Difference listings

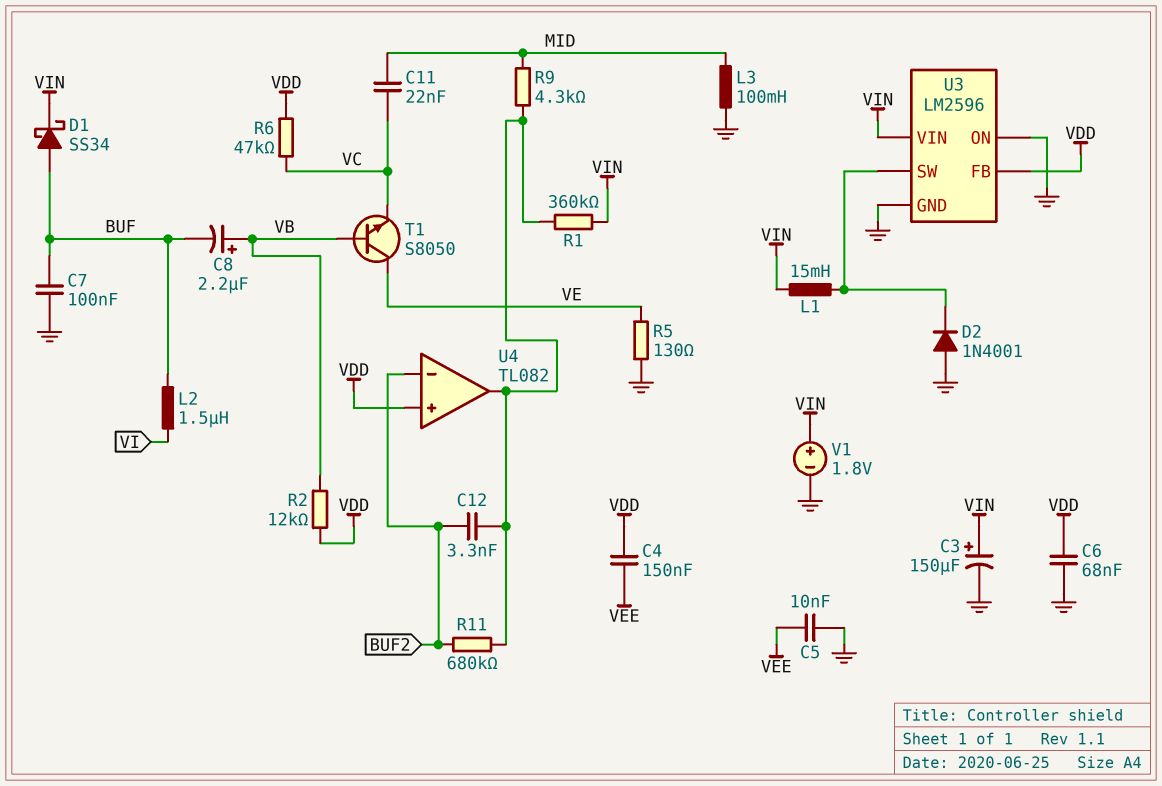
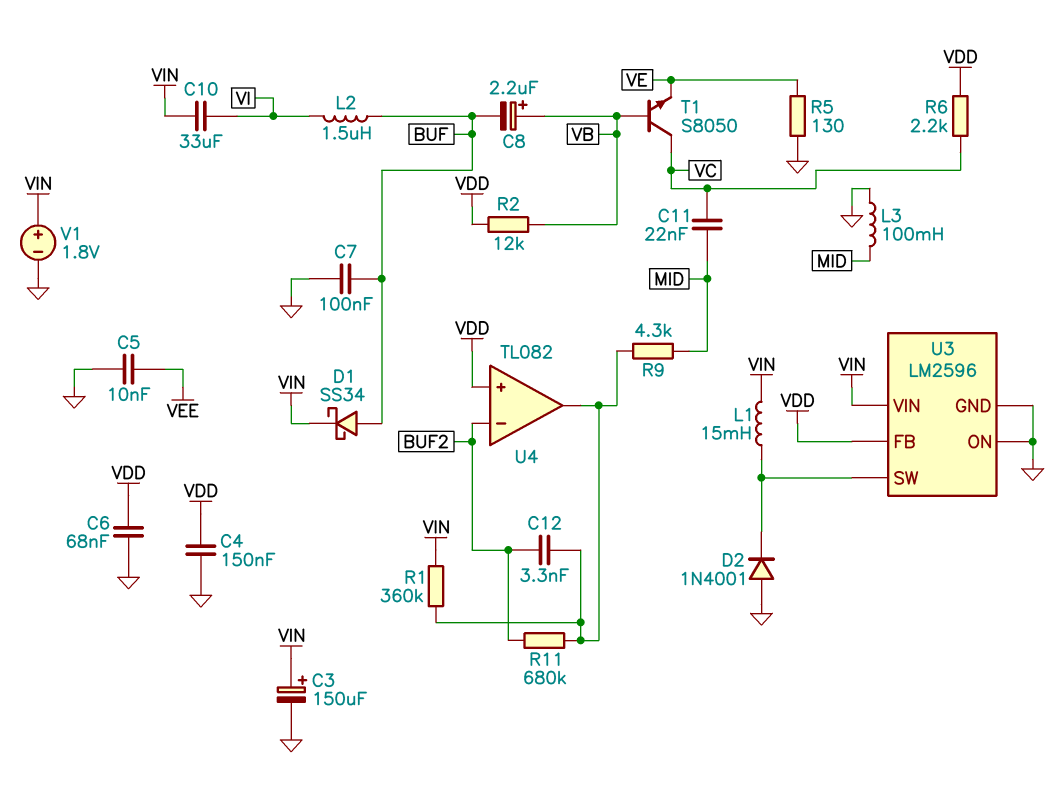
C4: 150nF (VDD, VEE) -> 150nF (GND, VDD)
C10: none -> 33uF (VI, VIN)
R6: 47k (VC, VDD) -> 2.2k (VC, VDD)
T1: NPN S8050 (B VB, C VE, E VC) -> NPN S8050 (B VB, C VC, E VE)

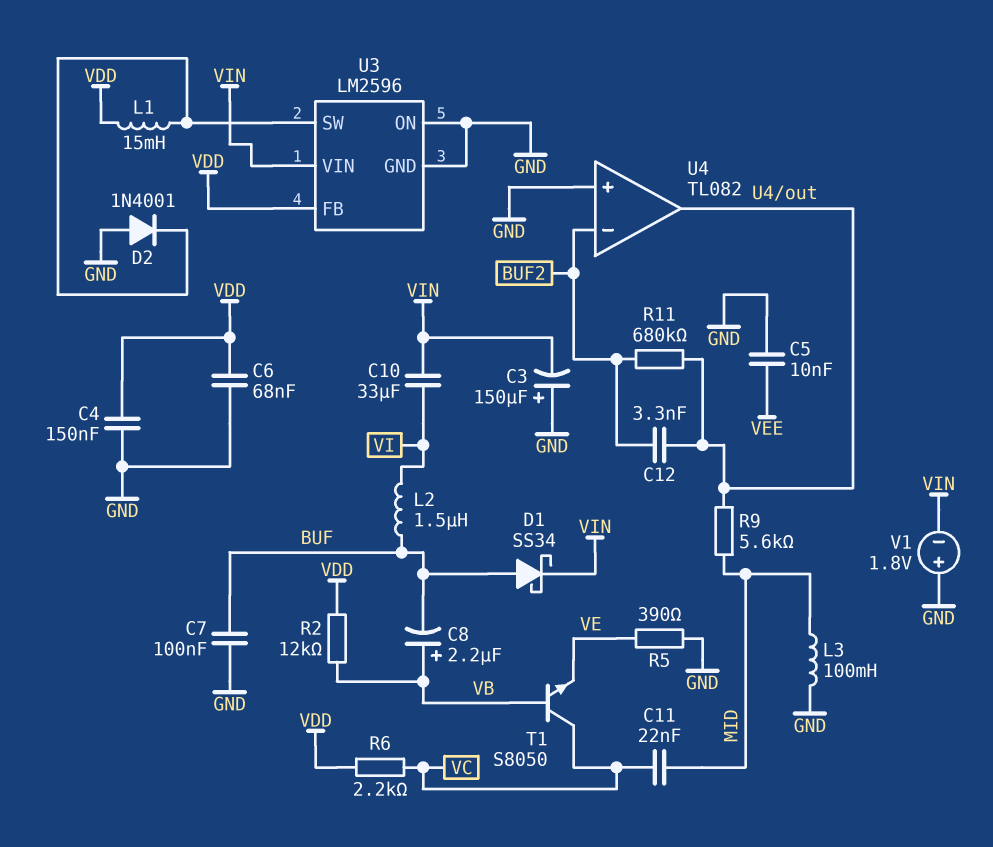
C3: 150uF (plus VIN, minus GND) -> 150uF (plus GND, minus VIN)
L1: 15mH (U3/SW, VIN) -> 15mH (U3/SW, VDD)
R1: 360k (U4/out, VIN) -> none
R5: 130 (GND, VE) -> 390 (GND, VE)
R9: 4.3k (MID, U4/out) -> 5.6k (MID, U4/out)
U4 pin in+: VDD -> GND
V1: 1.8V (plus VIN, minus GND) -> 1.8V (plus GND, minus VIN)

**WORK INSTRUCTION:** All lines from the one containing "T1: NPN S8050" to the last line of the data above, both included, should be printed exactly, and the pictures should not appear.

**OUTPUT OF THE EXERCISE:**
T1: NPN S8050 (B VB, C VE, E VC) -> NPN S8050 (B VB, C VC, E VE)

C3: 150uF (plus VIN, minus GND) -> 150uF (plus GND, minus VIN)
L1: 15mH (U3/SW, VIN) -> 15mH (U3/SW, VDD)
R1: 360k (U4/out, VIN) -> none
R5: 130 (GND, VE) -> 390 (GND, VE)
R9: 4.3k (MID, U4/out) -> 5.6k (MID, U4/out)
U4 pin in+: VDD -> GND
V1: 1.8V (plus VIN, minus GND) -> 1.8V (plus GND, minus VIN)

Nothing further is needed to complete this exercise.